━━ DATA SHOWN

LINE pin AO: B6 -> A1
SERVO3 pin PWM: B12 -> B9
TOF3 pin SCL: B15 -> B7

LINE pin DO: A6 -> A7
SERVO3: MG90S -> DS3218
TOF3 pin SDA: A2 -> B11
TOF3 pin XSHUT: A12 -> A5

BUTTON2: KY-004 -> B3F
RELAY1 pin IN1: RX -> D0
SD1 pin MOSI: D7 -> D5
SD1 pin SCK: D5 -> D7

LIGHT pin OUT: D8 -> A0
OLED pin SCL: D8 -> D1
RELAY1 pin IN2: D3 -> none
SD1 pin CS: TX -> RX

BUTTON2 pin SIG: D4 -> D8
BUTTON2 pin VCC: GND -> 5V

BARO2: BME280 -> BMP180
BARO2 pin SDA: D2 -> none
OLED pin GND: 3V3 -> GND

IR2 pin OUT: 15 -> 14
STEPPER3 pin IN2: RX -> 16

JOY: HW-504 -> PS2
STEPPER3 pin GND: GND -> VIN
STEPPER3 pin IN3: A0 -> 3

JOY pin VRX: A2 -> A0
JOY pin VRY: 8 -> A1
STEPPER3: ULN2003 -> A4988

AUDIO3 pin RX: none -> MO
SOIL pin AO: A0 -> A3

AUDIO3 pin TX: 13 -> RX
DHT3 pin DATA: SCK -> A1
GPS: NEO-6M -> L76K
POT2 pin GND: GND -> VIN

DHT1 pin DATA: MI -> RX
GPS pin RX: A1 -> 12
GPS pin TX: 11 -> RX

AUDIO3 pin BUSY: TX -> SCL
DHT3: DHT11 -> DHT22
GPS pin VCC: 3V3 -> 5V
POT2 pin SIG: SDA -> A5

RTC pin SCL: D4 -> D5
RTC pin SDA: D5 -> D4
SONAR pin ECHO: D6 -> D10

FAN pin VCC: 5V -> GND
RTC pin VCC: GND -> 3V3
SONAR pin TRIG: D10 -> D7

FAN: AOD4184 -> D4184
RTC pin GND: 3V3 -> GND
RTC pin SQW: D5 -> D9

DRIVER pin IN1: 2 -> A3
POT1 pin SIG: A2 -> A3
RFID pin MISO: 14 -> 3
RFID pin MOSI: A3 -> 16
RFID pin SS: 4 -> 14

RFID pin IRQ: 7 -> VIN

━━━━

PROBLEM
Beginning at the top of the records above, transcribe each line exactly up to and including the line that holds "OLED pin SCL: D8 -> D1".

TASK RESULT
LINE pin AO: B6 -> A1
SERVO3 pin PWM: B12 -> B9
TOF3 pin SCL: B15 -> B7

LINE pin DO: A6 -> A7
SERVO3: MG90S -> DS3218
TOF3 pin SDA: A2 -> B11
TOF3 pin XSHUT: A12 -> A5

BUTTON2: KY-004 -> B3F
RELAY1 pin IN1: RX -> D0
SD1 pin MOSI: D7 -> D5
SD1 pin SCK: D5 -> D7

LIGHT pin OUT: D8 -> A0
OLED pin SCL: D8 -> D1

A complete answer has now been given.